#### Task to complete
Return the entries below word for word. No picture belongs in the copy.

Object state comparisons:
-- -- --

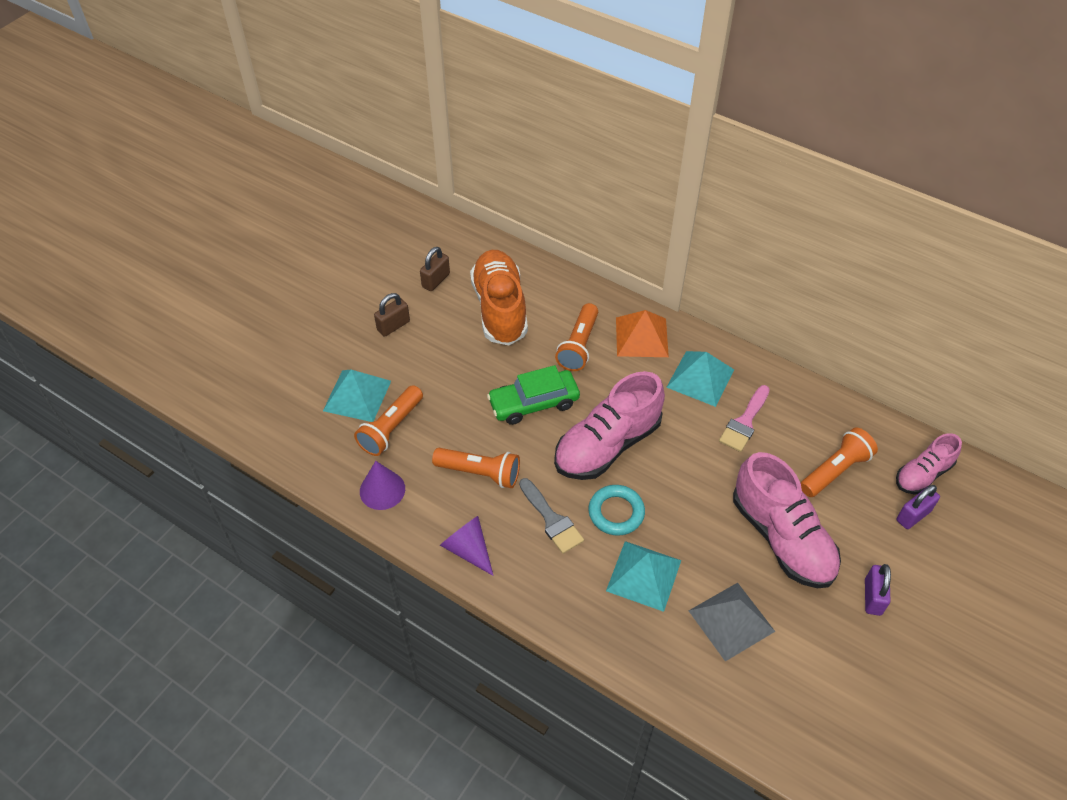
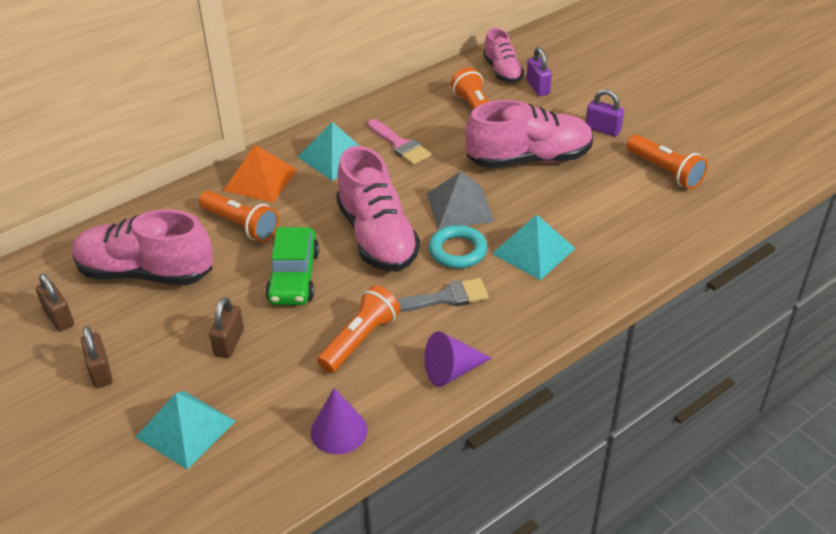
camera: 70 degrees left, 10 degrees down
orange flashlight [354,385,423,456] -> orange flashlight moved to [627,135,708,189]
orange shoe [470,250,528,345] -> pink shoe [72,209,213,285]
grey pyramid [689,583,776,661] -> grey pyramid moved to [427,171,495,230]
none -> brown padlock [209,297,244,358]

-- -- --

#### The answer
camera: 70 degrees left, 10 degrees down
orange flashlight [354,385,423,456] -> orange flashlight moved to [627,135,708,189]
orange shoe [470,250,528,345] -> pink shoe [72,209,213,285]
grey pyramid [689,583,776,661] -> grey pyramid moved to [427,171,495,230]
none -> brown padlock [209,297,244,358]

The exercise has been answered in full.